» Records for this exercise
* * *

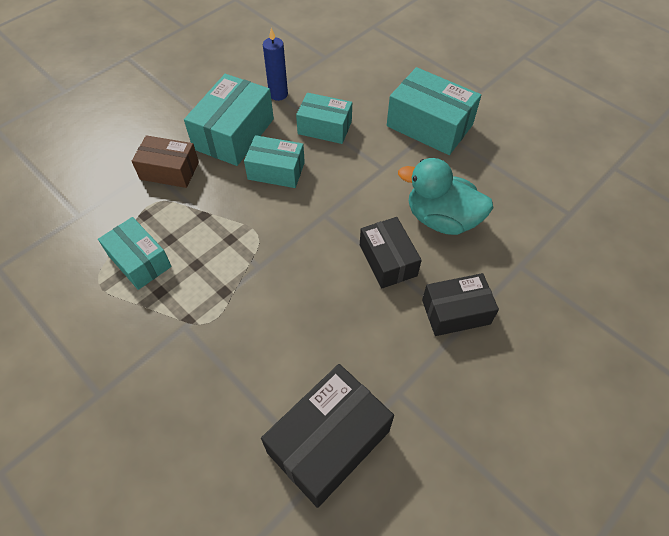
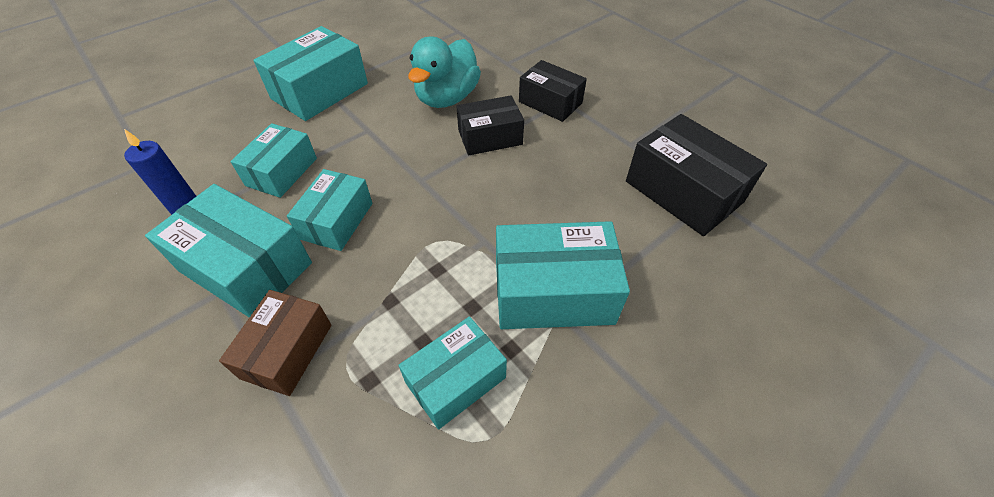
camera: 85 degrees left, 5 degrees down
(207, 318) = (553, 292): none -> turquoise box
(456, 312) = (550, 102): black box -> black box turned 45 degrees counterclockwise

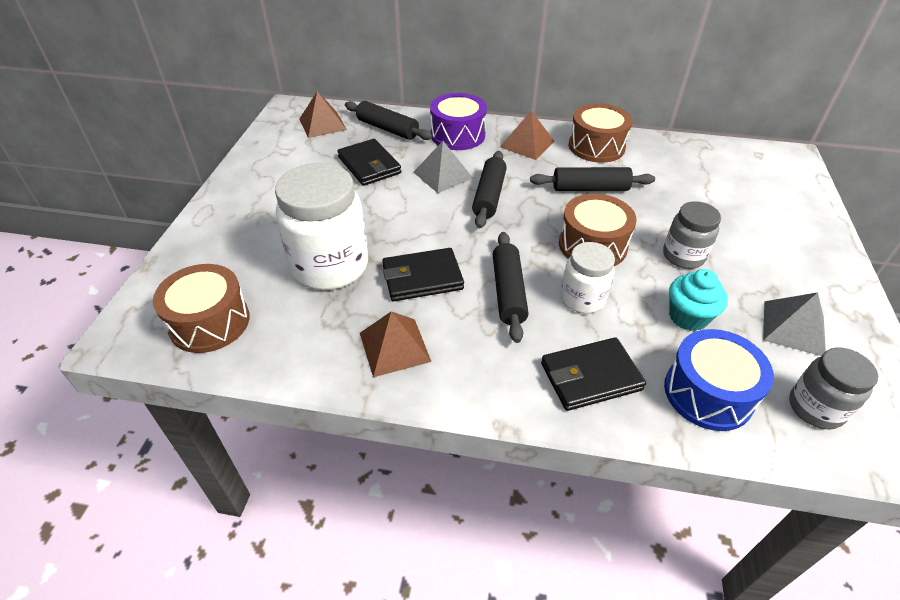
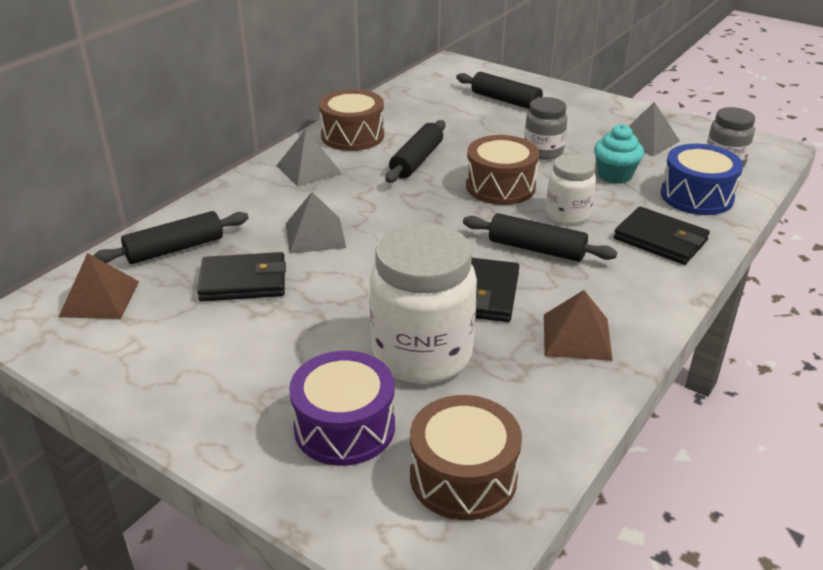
camera: 65 degrees left, 10 degrees down
(457, 135) = (245, 204): purple drum -> purple drum (344, 427)
(489, 196) = (380, 217): black rolling pin -> black rolling pin (505, 100)
(527, 144) = (309, 169): brown pyramid -> grey pyramid
(590, 376) = (660, 240): black wallet -> black wallet turned 60 degrees counterclockwise

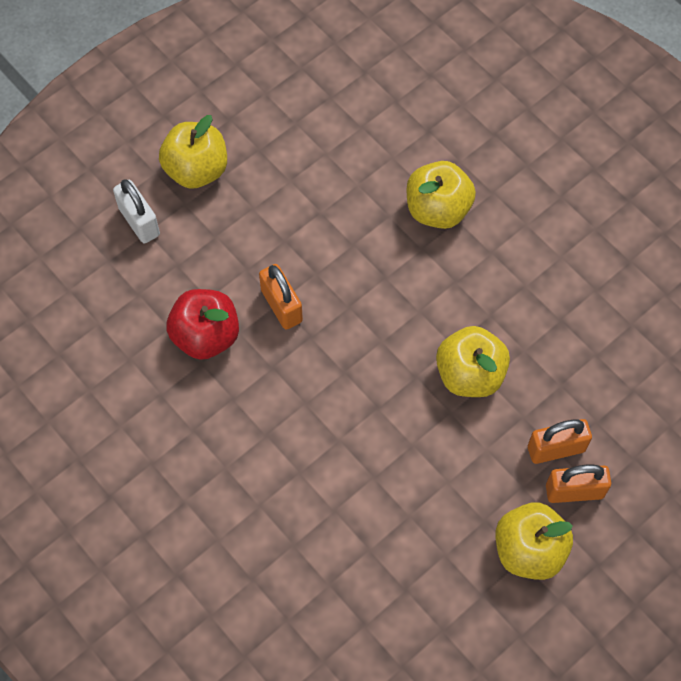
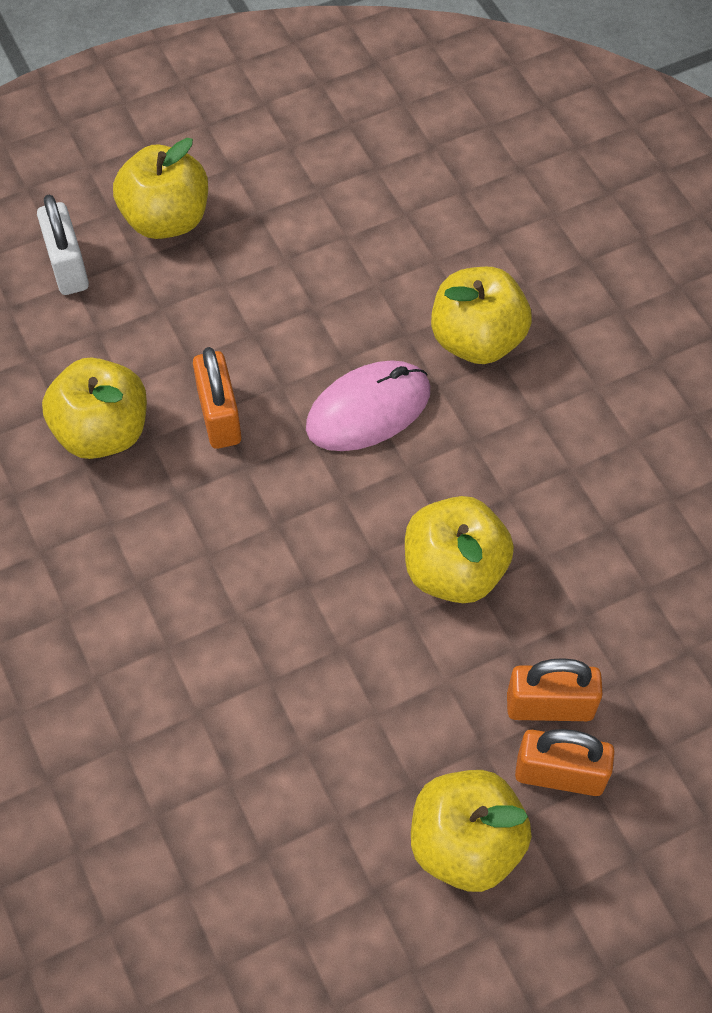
camera: 15 degrees right, 5 degrees down
(206, 336) = (103, 432): red apple -> yellow apple
(380, 277) = (368, 409): none -> pink mouse

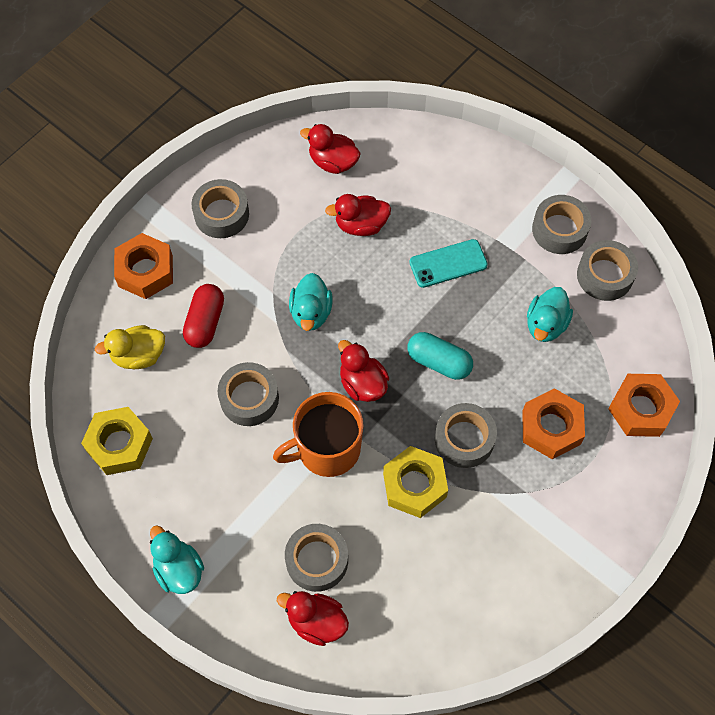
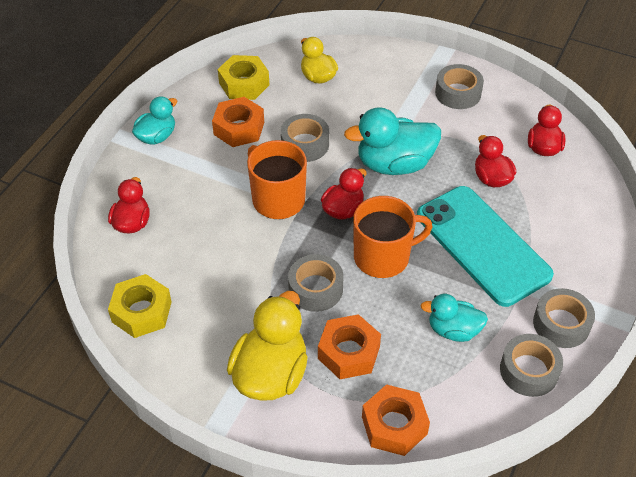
camera: 75 degrees right, 15 degrees down
(145, 271) = (388, 64): orange nut -> orange nut (239, 128)
(205, 322) = (360, 105): red capsule -> none
(311, 312) = (394, 164): turquoise duck -> turquoise duck, size x1.67
(317, 560) = (182, 213): grey tape -> none
(414, 485) = (262, 262): yellow nut -> yellow nut (141, 312)
(439, 362) = (383, 257): turquoise capsule -> orange mug
(448, 263) = (483, 245): turquoise phone -> turquoise phone, size x2.07
(561, 509) = (270, 374): none -> yellow duck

* * *

» Task description
What you output should match the records line for line, minus the pictures.

» Written answer
camera: 85 degrees left, 5 degrees down
(207, 318) = (553, 292): none -> turquoise box
(456, 312) = (550, 102): black box -> black box turned 45 degrees counterclockwise

camera: 65 degrees left, 10 degrees down
(457, 135) = (245, 204): purple drum -> purple drum (344, 427)
(489, 196) = (380, 217): black rolling pin -> black rolling pin (505, 100)
(527, 144) = (309, 169): brown pyramid -> grey pyramid
(590, 376) = (660, 240): black wallet -> black wallet turned 60 degrees counterclockwise

camera: 15 degrees right, 5 degrees down
(206, 336) = (103, 432): red apple -> yellow apple
(380, 277) = (368, 409): none -> pink mouse

camera: 75 degrees right, 15 degrees down
(145, 271) = (388, 64): orange nut -> orange nut (239, 128)
(205, 322) = (360, 105): red capsule -> none
(311, 312) = (394, 164): turquoise duck -> turquoise duck, size x1.67
(317, 560) = (182, 213): grey tape -> none
(414, 485) = (262, 262): yellow nut -> yellow nut (141, 312)
(439, 362) = (383, 257): turquoise capsule -> orange mug
(448, 263) = (483, 245): turquoise phone -> turquoise phone, size x2.07
(561, 509) = (270, 374): none -> yellow duck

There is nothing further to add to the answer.